(Required work): From the line that includes "220, 171, 305>" to the closing line of the data, please transcribe every line exactly and add nothing.

********************

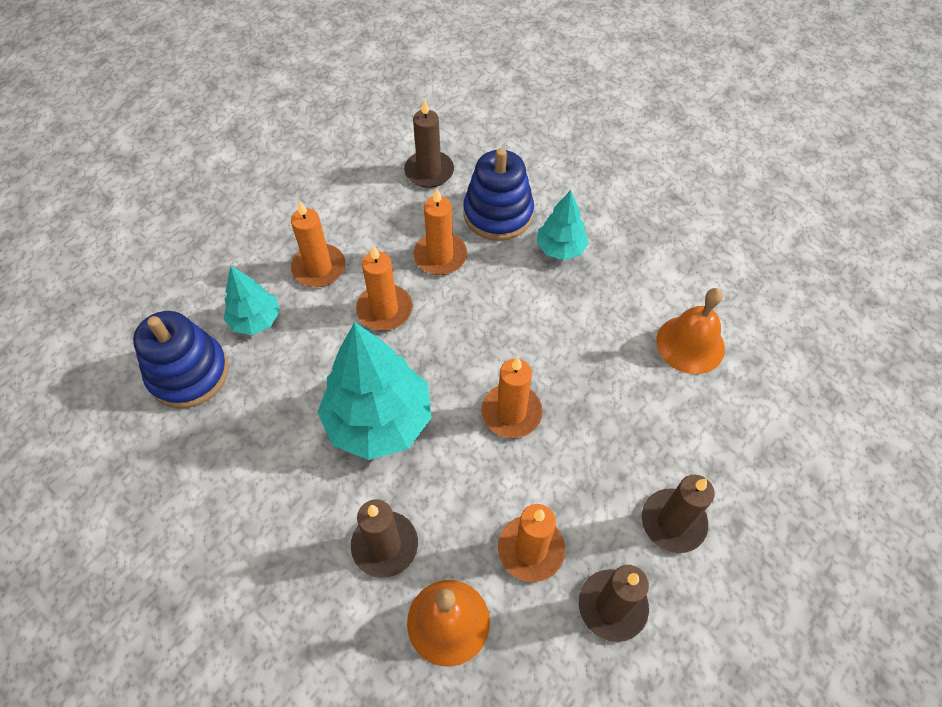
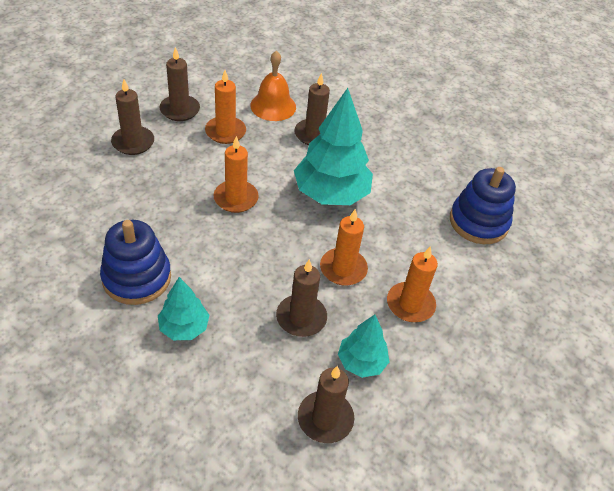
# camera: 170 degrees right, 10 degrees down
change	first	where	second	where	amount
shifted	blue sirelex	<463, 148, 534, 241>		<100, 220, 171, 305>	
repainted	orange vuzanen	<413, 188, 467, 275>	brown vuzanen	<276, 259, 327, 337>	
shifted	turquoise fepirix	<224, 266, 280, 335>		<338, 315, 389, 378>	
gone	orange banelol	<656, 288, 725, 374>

********************

(Written answer):
shifted	blue sirelex	<463, 148, 534, 241>		<100, 220, 171, 305>	
repainted	orange vuzanen	<413, 188, 467, 275>	brown vuzanen	<276, 259, 327, 337>	
shifted	turquoise fepirix	<224, 266, 280, 335>		<338, 315, 389, 378>	
gone	orange banelol	<656, 288, 725, 374>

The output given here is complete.